━━━━━ Data excerpt
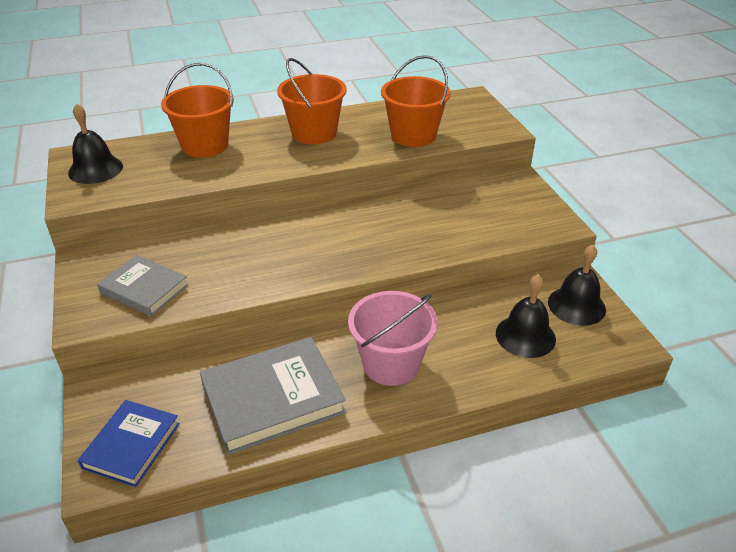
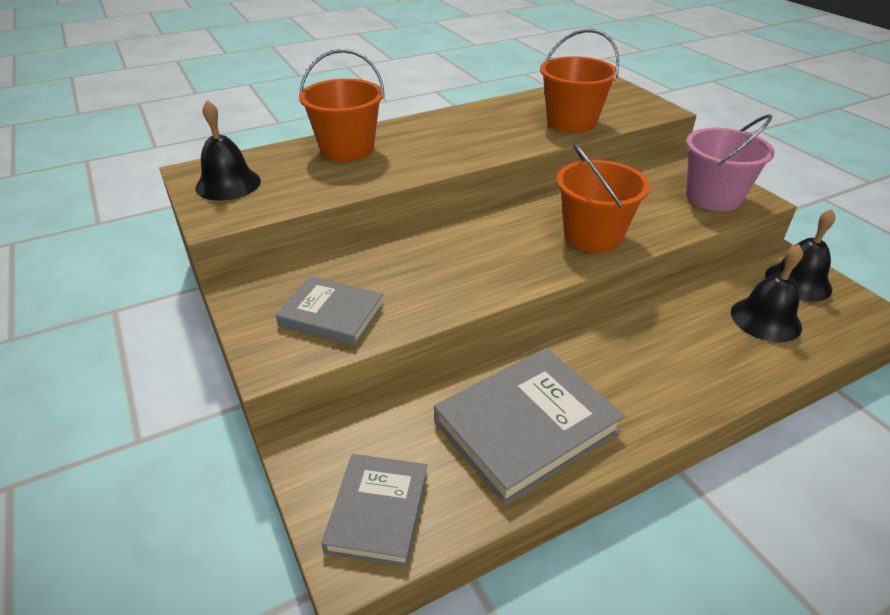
camera: 10 degrees left, 0 degrees up
(131, 445) = (378, 511): blue book -> grey book
(314, 133) = (463, 127): orange bucket -> orange bucket (593, 236)
(391, 364) = (640, 368): pink bucket -> pink bucket (713, 197)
━━━━━━━━━━
**What the task requires:** Pull out every line from the one with "(131, 445) = (378, 511): blue" to the end of the listing, and output only those.

**Task response:**
(131, 445) = (378, 511): blue book -> grey book
(314, 133) = (463, 127): orange bucket -> orange bucket (593, 236)
(391, 364) = (640, 368): pink bucket -> pink bucket (713, 197)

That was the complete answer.